Transcribe the following entries letter for letter, without the pictures.

▶ [Records]
########
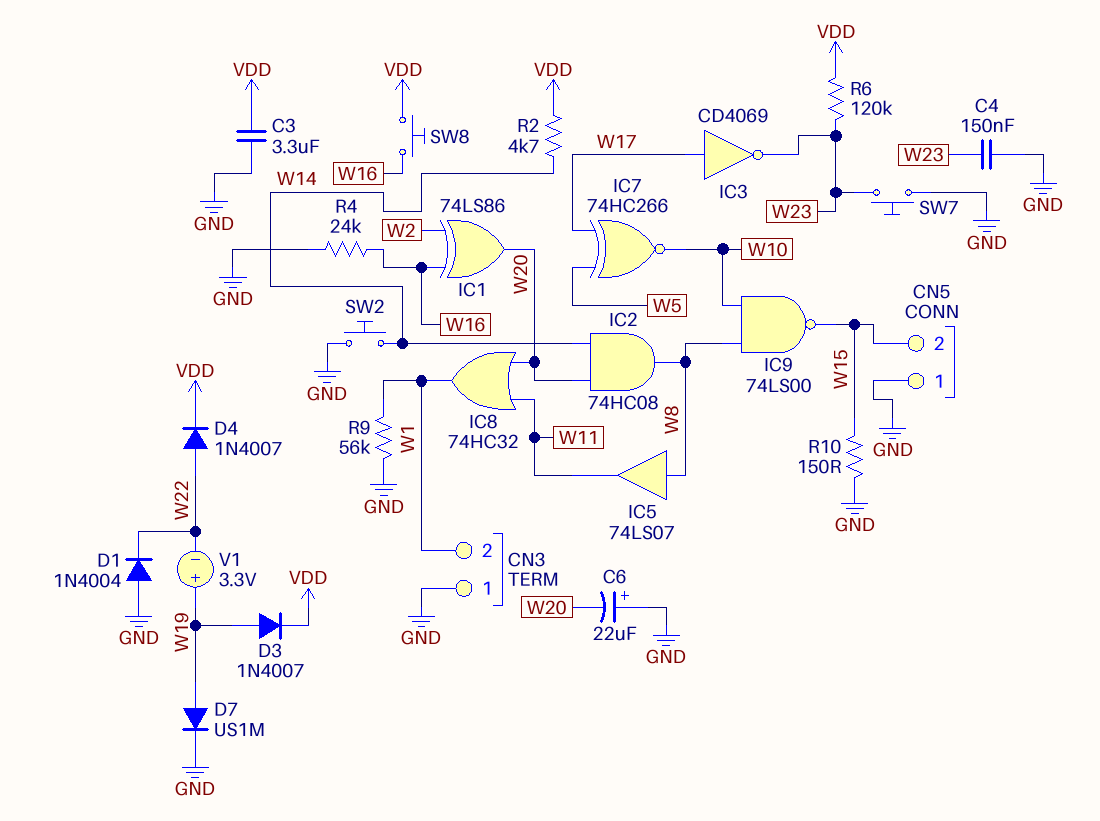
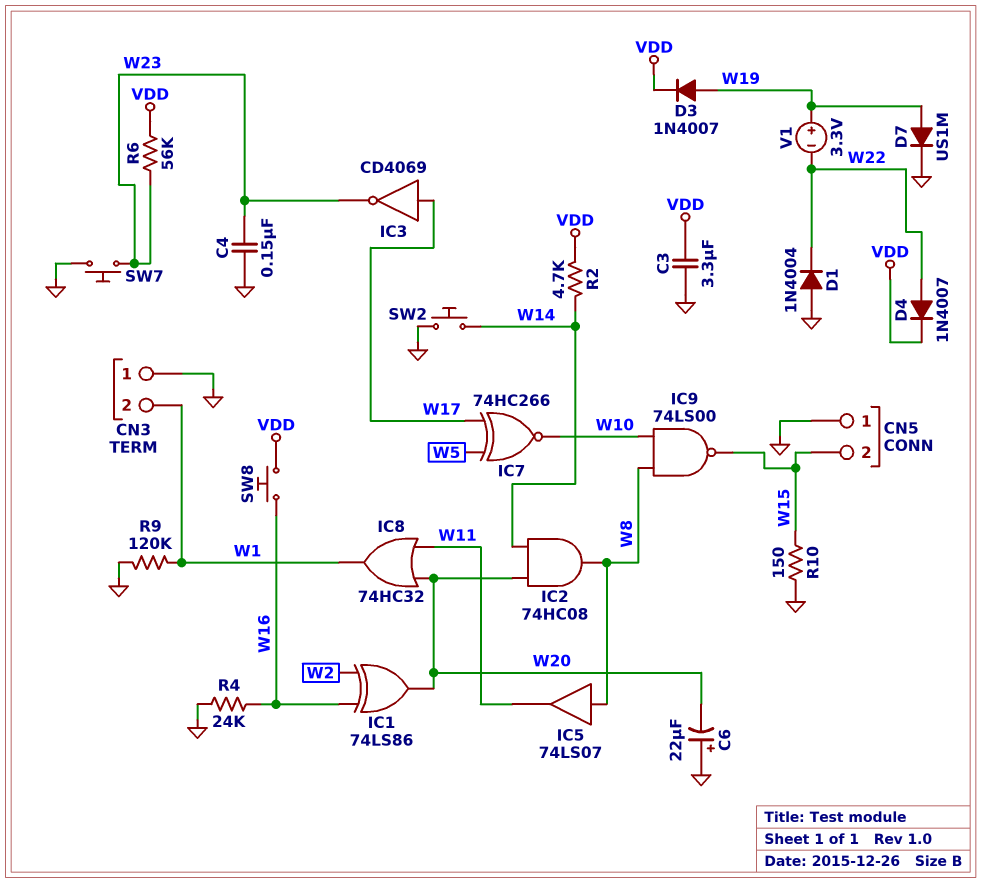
R6: 120k (VDD, W23) -> 56k (VDD, W23)
R9: 56k (GND, W1) -> 120k (GND, W1)

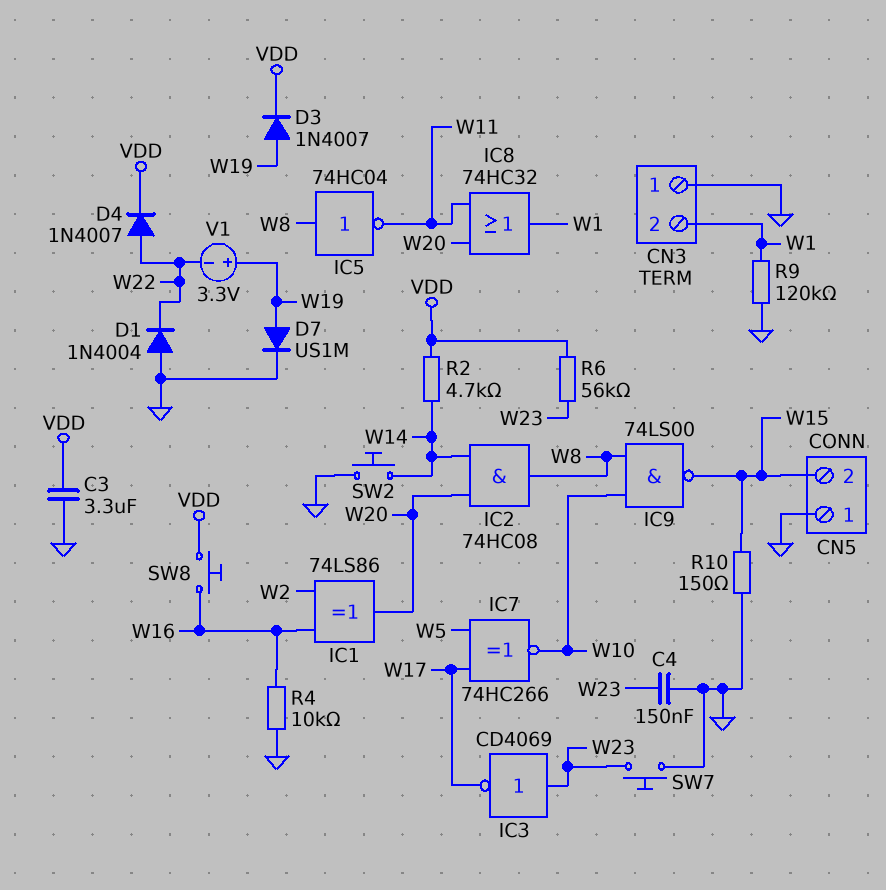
C6: 22uF (plus GND, minus W20) -> none
IC3: NOT CD4069 (in W17, out W23) -> NOT CD4069 (in W23, out W17)
IC5: buffer 74LS07 (in W8, out W11) -> NOT 74HC04 (in W8, out W11)
R4: 24k (GND, W16) -> 10k (GND, W16)

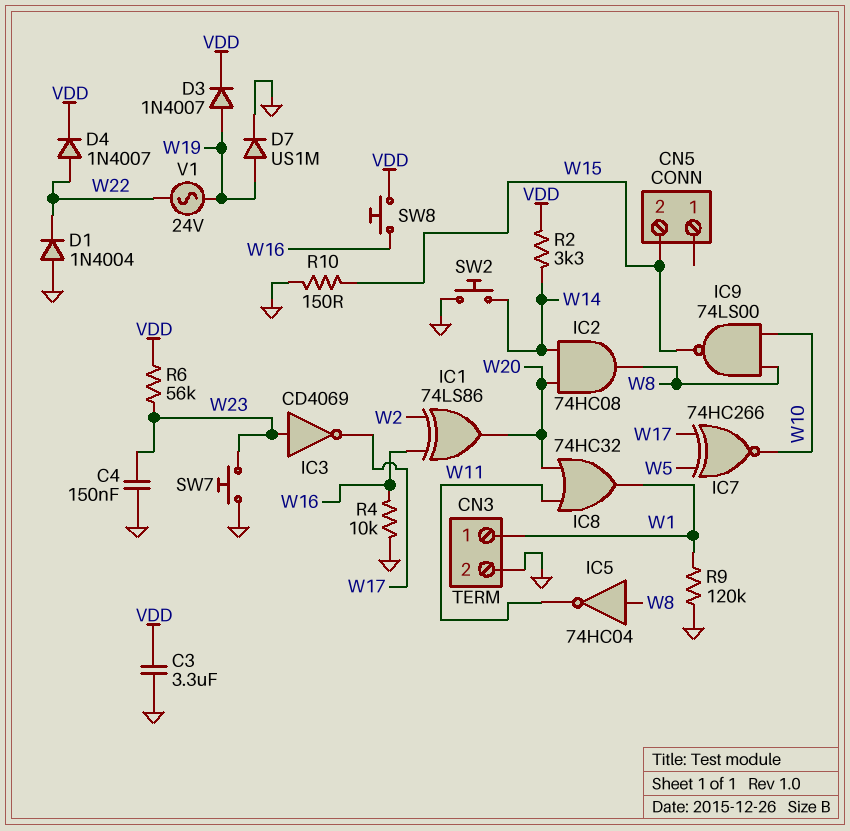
CN3 pin 1: GND -> W1
CN3 pin 2: W1 -> GND
CN5 pin 1: GND -> none
R2: 4.7k (VDD, W14) -> 3.3k (VDD, W14)
V1: 3.3V (plus W19, minus W22) -> AC 24V (W19, W22)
########
▶ [Exercise output]
R6: 120k (VDD, W23) -> 56k (VDD, W23)
R9: 56k (GND, W1) -> 120k (GND, W1)

C6: 22uF (plus GND, minus W20) -> none
IC3: NOT CD4069 (in W17, out W23) -> NOT CD4069 (in W23, out W17)
IC5: buffer 74LS07 (in W8, out W11) -> NOT 74HC04 (in W8, out W11)
R4: 24k (GND, W16) -> 10k (GND, W16)

CN3 pin 1: GND -> W1
CN3 pin 2: W1 -> GND
CN5 pin 1: GND -> none
R2: 4.7k (VDD, W14) -> 3.3k (VDD, W14)
V1: 3.3V (plus W19, minus W22) -> AC 24V (W19, W22)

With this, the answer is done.